- **Exercise**
Please reproduce the entries below exactly, starting at the first line and ending with the line that holds "none -> blue tile H3 level 1".

*** Information

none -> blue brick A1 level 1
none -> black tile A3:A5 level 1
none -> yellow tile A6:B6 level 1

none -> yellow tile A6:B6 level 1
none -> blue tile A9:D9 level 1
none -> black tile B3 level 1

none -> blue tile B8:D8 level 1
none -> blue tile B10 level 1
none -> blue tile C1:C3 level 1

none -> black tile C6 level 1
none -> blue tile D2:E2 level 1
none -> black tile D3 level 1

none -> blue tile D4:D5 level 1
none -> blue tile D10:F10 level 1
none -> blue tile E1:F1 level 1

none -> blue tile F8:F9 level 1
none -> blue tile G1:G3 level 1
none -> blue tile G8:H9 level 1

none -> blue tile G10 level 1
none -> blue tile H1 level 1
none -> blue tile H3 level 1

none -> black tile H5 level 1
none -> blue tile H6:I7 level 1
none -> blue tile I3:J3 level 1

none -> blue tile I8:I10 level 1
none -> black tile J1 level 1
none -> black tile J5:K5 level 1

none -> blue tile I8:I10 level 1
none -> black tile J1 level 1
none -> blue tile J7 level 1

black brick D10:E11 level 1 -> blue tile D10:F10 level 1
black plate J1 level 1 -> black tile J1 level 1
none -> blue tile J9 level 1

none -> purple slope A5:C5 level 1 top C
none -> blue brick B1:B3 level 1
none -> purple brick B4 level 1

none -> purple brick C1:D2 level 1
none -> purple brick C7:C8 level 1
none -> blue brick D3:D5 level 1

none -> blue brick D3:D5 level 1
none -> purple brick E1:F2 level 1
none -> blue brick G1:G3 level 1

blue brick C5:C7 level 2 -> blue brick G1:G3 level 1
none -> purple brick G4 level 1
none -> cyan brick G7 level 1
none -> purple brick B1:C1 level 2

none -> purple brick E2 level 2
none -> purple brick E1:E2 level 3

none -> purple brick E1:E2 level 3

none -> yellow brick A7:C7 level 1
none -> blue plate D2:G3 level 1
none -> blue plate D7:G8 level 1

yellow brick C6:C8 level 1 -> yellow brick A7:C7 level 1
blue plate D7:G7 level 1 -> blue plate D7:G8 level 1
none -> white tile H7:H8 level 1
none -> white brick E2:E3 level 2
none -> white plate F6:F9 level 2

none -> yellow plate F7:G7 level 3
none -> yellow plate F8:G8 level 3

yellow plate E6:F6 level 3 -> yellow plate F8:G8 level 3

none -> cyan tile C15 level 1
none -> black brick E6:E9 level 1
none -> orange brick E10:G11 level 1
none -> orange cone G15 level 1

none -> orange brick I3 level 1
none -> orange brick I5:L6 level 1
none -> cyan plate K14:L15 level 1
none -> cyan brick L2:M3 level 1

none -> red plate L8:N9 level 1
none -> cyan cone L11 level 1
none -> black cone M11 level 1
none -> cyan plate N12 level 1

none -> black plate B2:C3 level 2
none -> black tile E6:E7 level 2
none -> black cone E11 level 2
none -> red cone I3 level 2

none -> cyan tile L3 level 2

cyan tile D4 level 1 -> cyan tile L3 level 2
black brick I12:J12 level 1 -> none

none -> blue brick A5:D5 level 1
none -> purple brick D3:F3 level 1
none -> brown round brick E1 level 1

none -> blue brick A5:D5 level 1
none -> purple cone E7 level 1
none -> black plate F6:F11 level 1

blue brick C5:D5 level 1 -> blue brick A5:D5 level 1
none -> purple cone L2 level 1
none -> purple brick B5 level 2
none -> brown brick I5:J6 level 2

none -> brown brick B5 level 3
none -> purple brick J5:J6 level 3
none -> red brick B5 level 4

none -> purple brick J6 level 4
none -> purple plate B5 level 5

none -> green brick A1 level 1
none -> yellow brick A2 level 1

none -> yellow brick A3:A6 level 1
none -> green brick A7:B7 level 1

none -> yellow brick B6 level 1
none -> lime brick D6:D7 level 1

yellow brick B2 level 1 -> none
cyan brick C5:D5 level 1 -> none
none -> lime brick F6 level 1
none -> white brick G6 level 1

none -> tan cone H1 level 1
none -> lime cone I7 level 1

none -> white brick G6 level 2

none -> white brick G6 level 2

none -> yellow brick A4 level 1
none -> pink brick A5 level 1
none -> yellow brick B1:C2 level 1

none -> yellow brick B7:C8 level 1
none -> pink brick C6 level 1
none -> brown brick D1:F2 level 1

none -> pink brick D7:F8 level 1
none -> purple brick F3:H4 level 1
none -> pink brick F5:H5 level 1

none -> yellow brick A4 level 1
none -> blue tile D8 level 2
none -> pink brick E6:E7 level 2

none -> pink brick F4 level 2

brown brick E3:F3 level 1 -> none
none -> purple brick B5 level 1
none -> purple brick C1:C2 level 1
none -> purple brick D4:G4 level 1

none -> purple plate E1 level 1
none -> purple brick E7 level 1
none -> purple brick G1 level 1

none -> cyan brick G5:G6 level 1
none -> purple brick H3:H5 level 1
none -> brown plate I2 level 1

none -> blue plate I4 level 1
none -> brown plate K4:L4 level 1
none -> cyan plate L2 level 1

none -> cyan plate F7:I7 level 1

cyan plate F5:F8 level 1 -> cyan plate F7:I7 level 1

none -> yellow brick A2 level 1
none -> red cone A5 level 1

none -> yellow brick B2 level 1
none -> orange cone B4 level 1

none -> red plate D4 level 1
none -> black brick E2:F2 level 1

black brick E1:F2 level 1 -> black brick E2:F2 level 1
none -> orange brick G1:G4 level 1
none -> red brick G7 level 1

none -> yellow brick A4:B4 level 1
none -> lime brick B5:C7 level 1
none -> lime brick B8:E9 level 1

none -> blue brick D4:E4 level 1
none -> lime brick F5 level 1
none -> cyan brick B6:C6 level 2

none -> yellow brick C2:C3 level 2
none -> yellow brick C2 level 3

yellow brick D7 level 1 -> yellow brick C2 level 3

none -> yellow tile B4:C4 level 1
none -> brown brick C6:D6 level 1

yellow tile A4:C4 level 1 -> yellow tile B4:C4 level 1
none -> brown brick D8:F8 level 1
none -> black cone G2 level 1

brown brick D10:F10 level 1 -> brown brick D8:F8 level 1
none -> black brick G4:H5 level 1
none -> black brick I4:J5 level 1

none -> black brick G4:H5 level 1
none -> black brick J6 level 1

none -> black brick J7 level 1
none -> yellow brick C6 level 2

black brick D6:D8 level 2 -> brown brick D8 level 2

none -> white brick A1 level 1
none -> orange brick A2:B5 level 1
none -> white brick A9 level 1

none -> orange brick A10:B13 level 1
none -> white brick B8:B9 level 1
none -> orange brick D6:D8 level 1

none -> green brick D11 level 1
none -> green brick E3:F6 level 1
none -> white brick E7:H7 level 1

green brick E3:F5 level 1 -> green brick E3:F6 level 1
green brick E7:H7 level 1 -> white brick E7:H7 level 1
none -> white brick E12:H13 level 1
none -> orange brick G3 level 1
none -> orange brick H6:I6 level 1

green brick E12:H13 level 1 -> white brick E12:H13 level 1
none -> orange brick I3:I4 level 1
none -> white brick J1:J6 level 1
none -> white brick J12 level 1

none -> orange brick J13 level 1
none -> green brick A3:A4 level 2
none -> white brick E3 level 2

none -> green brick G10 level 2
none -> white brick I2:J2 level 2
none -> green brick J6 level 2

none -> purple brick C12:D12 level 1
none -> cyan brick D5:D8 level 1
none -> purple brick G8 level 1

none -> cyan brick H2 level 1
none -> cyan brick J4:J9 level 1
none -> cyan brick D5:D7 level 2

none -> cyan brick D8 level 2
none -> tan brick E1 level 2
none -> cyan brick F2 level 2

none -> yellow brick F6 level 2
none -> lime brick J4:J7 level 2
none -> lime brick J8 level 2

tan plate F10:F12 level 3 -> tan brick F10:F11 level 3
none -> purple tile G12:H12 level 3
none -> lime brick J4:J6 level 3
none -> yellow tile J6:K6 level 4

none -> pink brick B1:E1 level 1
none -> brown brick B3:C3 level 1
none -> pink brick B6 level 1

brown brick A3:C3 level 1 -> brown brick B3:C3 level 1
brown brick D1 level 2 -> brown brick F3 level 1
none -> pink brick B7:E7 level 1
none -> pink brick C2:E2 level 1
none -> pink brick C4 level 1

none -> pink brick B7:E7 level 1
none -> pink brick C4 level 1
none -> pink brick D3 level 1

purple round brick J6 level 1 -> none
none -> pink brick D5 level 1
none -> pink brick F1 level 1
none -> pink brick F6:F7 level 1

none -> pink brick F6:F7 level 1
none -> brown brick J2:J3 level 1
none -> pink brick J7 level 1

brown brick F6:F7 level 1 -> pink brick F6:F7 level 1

******

- **Result**
none -> blue brick A1 level 1
none -> black tile A3:A5 level 1
none -> yellow tile A6:B6 level 1

none -> yellow tile A6:B6 level 1
none -> blue tile A9:D9 level 1
none -> black tile B3 level 1

none -> blue tile B8:D8 level 1
none -> blue tile B10 level 1
none -> blue tile C1:C3 level 1

none -> black tile C6 level 1
none -> blue tile D2:E2 level 1
none -> black tile D3 level 1

none -> blue tile D4:D5 level 1
none -> blue tile D10:F10 level 1
none -> blue tile E1:F1 level 1

none -> blue tile F8:F9 level 1
none -> blue tile G1:G3 level 1
none -> blue tile G8:H9 level 1

none -> blue tile G10 level 1
none -> blue tile H1 level 1
none -> blue tile H3 level 1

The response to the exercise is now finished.